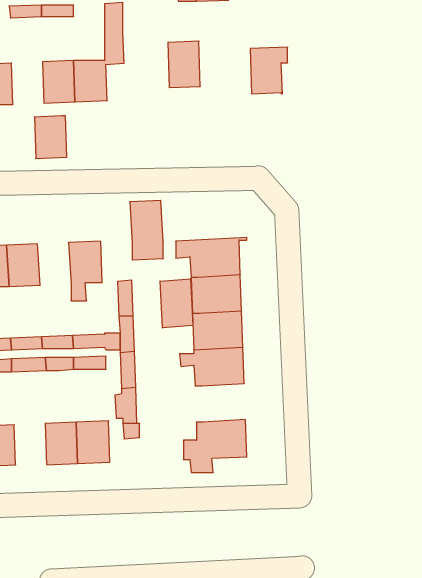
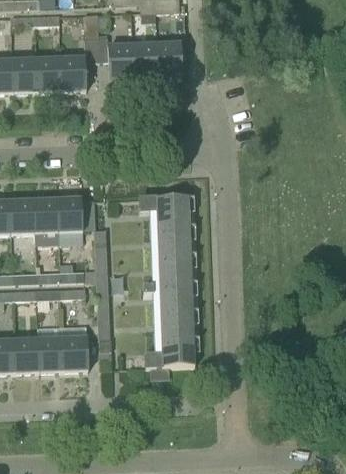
building: none -> [99,35,135,80]
building: [250,47,288,94] -> [158,42,187,78]
building: [34,116,67,158] -> [13,59,38,92]
building: [130,200,163,260] -> [33,199,59,245]
building: [160,279,193,328] -> none
building: none -> [155,308,194,338]
building: none -> [15,339,40,371]

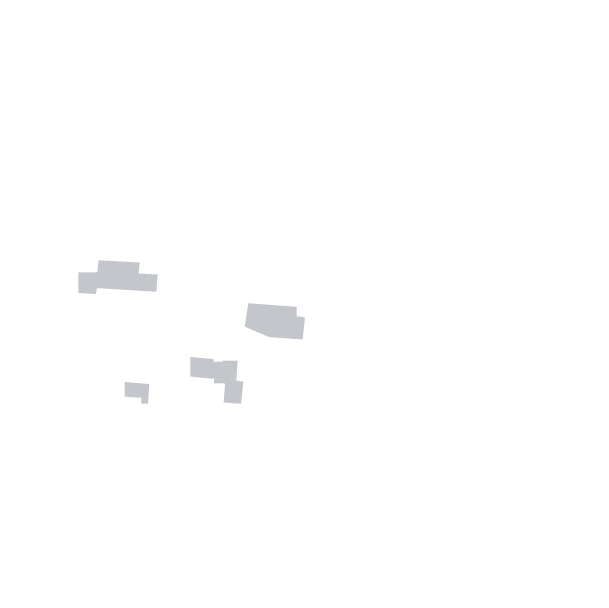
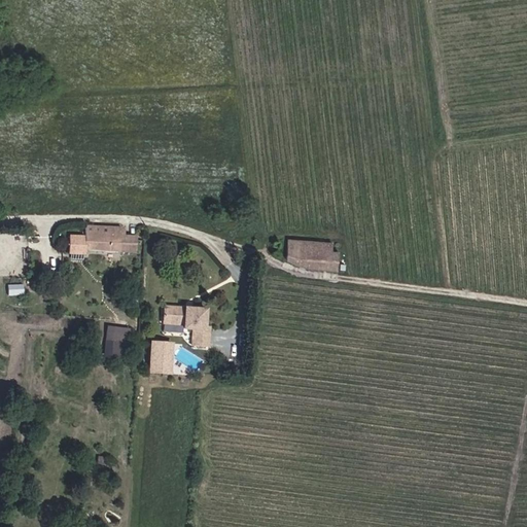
building: [244,303,306,340] -> [285,238,339,270]
building: none -> [151,345,173,376]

--------

> _WORK REQUEST_:
Print out every entry above without changing a word, and leave out the pictures.

> _PROBLEM SOLUTION_:
building: none -> [99,35,135,80]
building: [250,47,288,94] -> [158,42,187,78]
building: [34,116,67,158] -> [13,59,38,92]
building: [130,200,163,260] -> [33,199,59,245]
building: [160,279,193,328] -> none
building: none -> [155,308,194,338]
building: none -> [15,339,40,371]

building: [244,303,306,340] -> [285,238,339,270]
building: none -> [151,345,173,376]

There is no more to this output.